Task instructions: Every line of the records that holds the word "green" should be copied out.

[Material for the task]

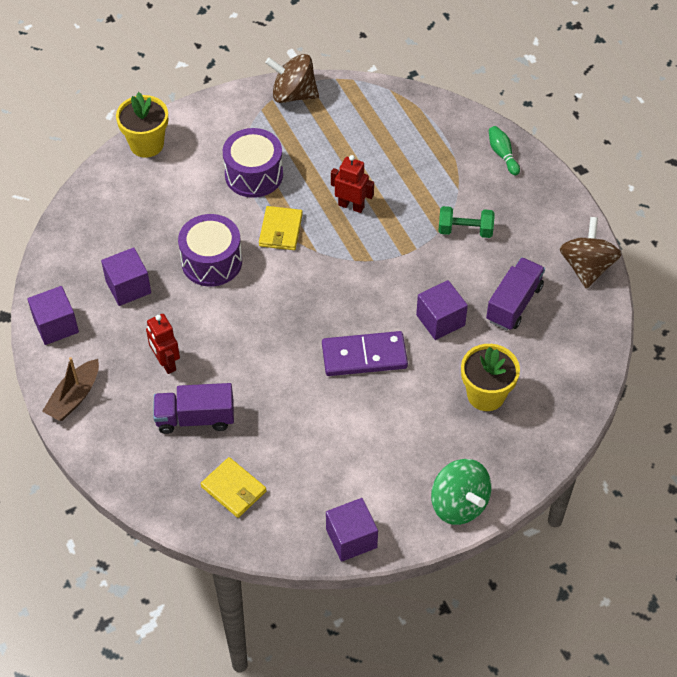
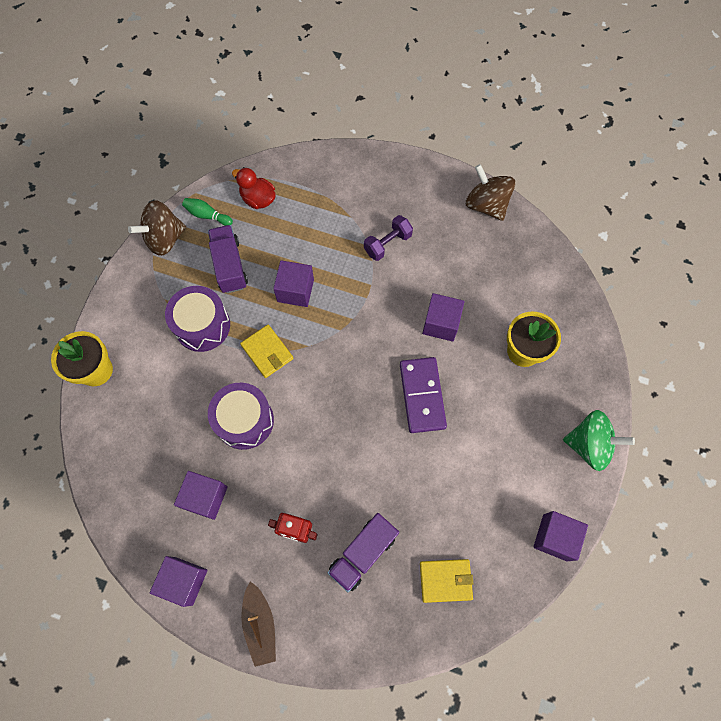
camera: 45 degrees left, 15 degrees up
(351, 206) = (295, 290): red robot -> purple cube
(364, 356) = (422, 395): purple domino -> purple domino turned 45 degrees counterclockwise
(397, 120) = (258, 199): none -> red duck
(465, 230) = (387, 244): green dumbbell -> purple dumbbell
(502, 154) = (353, 168): green bowling pin -> green bowling pin (207, 215)
(514, 303) = (471, 270): purple truck -> purple truck (229, 266)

[/Material for the task]

Solution to the problem:
(465, 230) = (387, 244): green dumbbell -> purple dumbbell
(502, 154) = (353, 168): green bowling pin -> green bowling pin (207, 215)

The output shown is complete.